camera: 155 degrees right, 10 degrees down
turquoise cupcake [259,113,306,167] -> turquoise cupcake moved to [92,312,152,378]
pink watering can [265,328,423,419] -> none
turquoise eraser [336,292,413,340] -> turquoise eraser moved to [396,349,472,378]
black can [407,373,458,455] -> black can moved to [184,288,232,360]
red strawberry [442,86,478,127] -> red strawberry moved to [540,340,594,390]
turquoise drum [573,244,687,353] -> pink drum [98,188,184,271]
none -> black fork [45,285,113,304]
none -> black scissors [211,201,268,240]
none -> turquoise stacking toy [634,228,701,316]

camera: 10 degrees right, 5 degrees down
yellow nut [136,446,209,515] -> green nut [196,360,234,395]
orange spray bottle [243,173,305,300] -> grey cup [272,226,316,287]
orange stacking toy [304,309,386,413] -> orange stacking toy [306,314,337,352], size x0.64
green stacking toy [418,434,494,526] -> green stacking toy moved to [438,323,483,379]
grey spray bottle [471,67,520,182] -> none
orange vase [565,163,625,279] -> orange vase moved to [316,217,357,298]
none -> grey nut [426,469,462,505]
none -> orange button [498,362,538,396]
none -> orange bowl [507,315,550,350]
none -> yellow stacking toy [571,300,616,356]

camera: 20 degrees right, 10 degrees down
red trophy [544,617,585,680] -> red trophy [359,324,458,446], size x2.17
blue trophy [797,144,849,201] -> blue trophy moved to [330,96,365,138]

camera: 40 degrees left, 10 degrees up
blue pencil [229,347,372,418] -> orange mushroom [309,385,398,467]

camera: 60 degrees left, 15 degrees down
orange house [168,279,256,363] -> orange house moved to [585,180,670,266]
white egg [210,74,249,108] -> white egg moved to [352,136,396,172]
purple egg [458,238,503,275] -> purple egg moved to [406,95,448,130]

===

WHAT TO WORK ON:
Please give the number of lines above that contain "grey", without any other words.

ANSWER SPACE:
3